*** Source data Section Begins ***

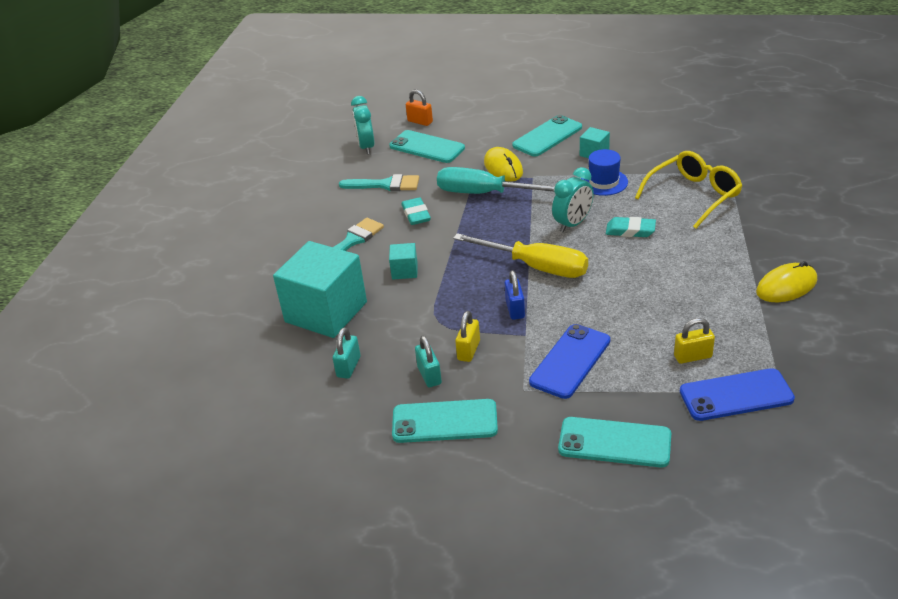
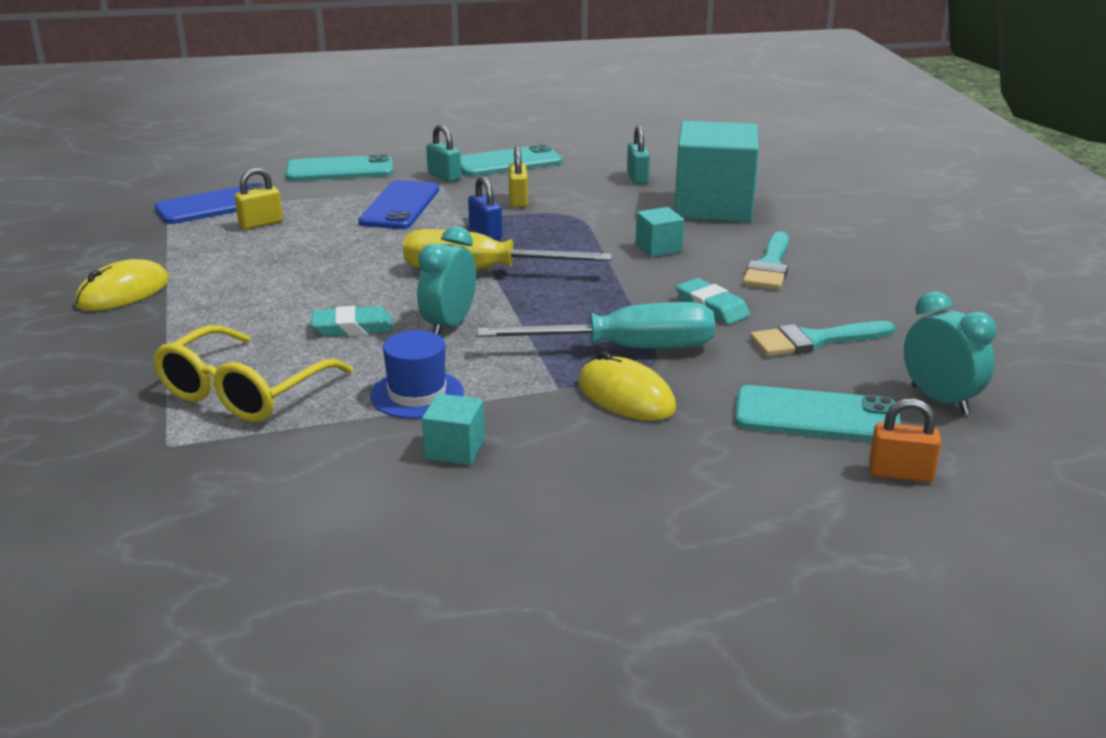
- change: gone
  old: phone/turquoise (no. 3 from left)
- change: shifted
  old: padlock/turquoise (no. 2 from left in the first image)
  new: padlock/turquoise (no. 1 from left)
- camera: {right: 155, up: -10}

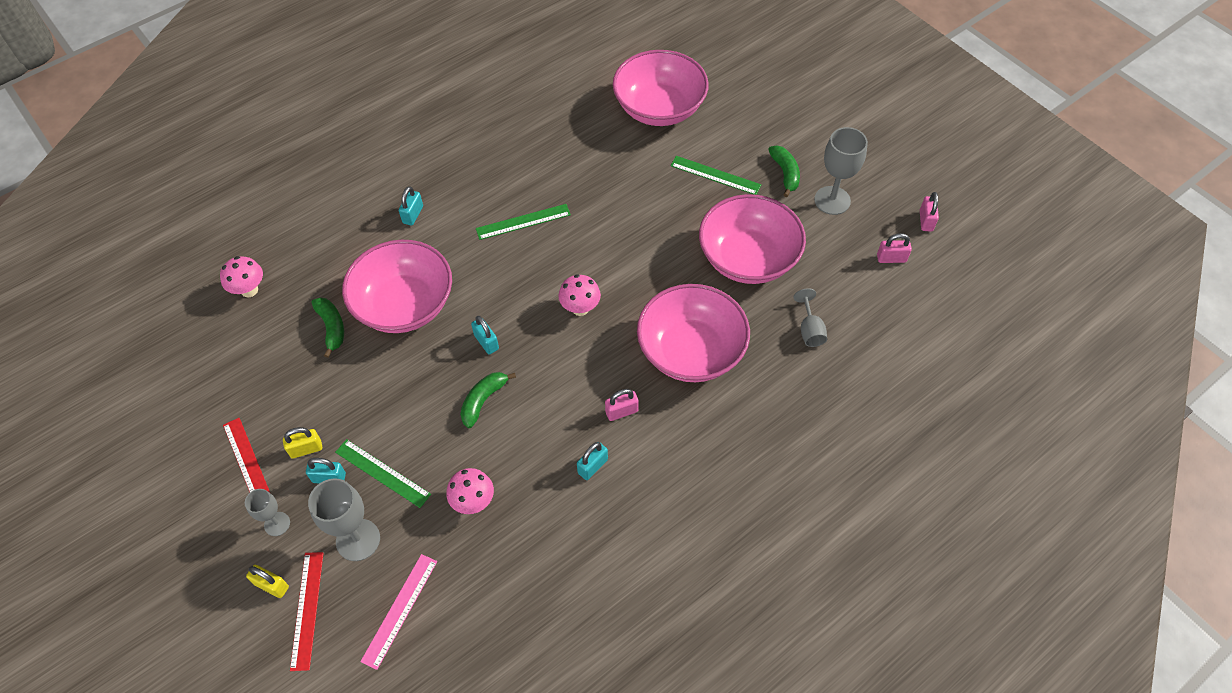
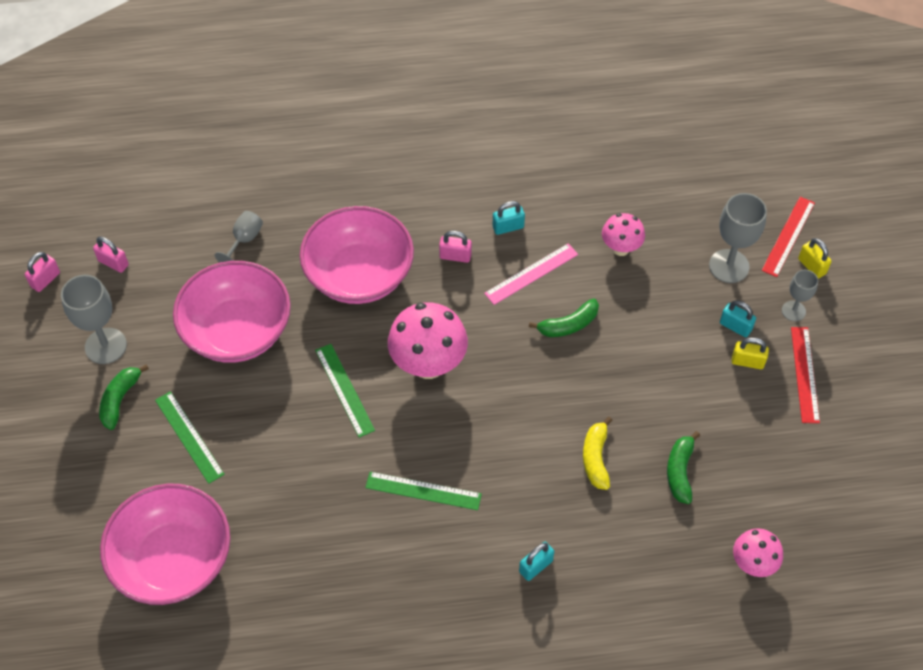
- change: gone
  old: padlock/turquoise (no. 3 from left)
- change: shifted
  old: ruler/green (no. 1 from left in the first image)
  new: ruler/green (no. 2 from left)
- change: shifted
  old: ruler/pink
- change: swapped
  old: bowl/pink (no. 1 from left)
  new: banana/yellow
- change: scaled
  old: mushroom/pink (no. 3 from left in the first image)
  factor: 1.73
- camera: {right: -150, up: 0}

*** Source data Section Ends ***

Copy nothing but the lines from the top of the data down to the line containing "new: padlock/turquoise (no. 1 from left)", and leave the pictures out.

- change: gone
  old: phone/turquoise (no. 3 from left)
- change: shifted
  old: padlock/turquoise (no. 2 from left in the first image)
  new: padlock/turquoise (no. 1 from left)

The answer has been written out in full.